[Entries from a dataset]
************

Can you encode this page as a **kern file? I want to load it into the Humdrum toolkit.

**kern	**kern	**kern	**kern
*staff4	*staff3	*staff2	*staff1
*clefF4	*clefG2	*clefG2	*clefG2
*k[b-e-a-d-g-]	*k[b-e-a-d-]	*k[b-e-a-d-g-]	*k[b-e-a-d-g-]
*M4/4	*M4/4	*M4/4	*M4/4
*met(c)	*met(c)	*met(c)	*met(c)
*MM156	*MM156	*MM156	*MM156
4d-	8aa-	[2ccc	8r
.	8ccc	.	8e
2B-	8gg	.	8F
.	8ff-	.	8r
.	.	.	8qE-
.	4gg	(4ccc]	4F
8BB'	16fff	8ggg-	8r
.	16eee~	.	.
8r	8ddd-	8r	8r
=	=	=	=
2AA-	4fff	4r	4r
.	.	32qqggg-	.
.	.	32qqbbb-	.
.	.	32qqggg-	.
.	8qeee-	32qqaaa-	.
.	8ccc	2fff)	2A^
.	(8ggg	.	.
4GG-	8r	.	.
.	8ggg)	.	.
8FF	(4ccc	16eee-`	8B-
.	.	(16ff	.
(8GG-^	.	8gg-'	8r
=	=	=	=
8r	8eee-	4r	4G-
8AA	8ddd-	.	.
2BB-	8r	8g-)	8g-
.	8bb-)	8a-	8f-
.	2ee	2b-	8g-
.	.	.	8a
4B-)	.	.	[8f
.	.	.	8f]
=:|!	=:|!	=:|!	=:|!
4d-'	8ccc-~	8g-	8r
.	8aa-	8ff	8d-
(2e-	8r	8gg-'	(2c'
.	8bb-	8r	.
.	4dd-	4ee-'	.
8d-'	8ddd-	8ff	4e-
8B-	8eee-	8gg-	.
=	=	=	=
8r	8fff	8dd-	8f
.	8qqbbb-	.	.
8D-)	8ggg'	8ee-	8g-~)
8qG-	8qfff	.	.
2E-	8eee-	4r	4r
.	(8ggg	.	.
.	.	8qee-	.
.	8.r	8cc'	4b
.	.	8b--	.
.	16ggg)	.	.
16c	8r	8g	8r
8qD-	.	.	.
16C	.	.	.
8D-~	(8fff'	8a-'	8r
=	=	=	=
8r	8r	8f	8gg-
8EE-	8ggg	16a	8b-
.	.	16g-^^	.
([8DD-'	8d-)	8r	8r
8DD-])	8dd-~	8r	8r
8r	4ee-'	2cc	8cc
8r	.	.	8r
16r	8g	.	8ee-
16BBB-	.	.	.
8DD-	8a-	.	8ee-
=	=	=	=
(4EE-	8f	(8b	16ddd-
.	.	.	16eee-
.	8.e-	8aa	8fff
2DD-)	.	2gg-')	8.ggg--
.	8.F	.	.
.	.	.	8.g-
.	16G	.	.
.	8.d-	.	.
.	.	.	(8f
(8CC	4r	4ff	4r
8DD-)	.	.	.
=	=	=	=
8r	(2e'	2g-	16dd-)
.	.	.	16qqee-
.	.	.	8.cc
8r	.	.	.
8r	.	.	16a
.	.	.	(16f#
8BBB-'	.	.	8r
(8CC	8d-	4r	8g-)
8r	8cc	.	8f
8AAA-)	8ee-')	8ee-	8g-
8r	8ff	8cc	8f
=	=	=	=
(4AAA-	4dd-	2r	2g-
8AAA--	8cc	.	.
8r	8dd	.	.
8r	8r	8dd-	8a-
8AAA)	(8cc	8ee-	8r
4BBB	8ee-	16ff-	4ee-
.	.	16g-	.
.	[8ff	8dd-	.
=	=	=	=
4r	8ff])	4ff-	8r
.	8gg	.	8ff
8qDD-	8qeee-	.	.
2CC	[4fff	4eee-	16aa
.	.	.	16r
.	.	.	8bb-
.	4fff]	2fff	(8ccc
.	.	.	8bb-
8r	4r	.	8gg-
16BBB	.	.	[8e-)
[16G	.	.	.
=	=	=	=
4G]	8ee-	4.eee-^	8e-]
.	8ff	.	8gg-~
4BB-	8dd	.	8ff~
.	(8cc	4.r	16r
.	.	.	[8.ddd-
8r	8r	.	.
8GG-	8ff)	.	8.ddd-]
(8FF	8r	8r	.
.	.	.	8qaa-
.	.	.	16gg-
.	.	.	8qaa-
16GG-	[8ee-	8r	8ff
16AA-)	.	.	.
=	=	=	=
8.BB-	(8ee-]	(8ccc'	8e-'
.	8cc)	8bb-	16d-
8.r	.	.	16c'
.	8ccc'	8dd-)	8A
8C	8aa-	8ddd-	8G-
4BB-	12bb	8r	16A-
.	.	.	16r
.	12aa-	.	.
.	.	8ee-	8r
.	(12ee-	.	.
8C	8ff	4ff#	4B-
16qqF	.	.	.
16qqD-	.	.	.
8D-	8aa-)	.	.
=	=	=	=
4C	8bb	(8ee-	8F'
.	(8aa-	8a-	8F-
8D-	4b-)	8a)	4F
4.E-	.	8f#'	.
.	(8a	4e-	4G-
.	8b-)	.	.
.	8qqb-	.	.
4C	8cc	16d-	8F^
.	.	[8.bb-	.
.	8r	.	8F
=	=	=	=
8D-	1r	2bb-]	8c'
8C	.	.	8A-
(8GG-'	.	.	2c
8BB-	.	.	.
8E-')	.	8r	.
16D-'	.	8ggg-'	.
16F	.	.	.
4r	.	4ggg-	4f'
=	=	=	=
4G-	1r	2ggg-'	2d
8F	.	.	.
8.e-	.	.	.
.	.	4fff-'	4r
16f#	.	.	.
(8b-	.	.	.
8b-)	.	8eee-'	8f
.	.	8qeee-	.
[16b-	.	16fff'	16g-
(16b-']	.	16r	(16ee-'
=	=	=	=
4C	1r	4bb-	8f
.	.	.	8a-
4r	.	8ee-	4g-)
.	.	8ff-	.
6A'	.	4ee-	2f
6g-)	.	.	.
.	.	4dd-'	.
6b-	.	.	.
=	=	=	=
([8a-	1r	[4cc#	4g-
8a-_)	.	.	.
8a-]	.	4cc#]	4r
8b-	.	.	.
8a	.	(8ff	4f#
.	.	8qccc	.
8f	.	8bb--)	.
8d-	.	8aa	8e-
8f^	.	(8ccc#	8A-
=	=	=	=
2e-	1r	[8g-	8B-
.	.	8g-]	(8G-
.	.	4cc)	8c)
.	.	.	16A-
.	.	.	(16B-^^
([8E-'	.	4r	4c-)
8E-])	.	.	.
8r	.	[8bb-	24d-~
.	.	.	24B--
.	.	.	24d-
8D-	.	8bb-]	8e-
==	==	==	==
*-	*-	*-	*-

************

▸ **TASK STATEMENT**: How many lines of the data above contain the string "kern"? Matching is case-sensitive. Reply with the number only.

▸ **FULL OUTPUT**: 2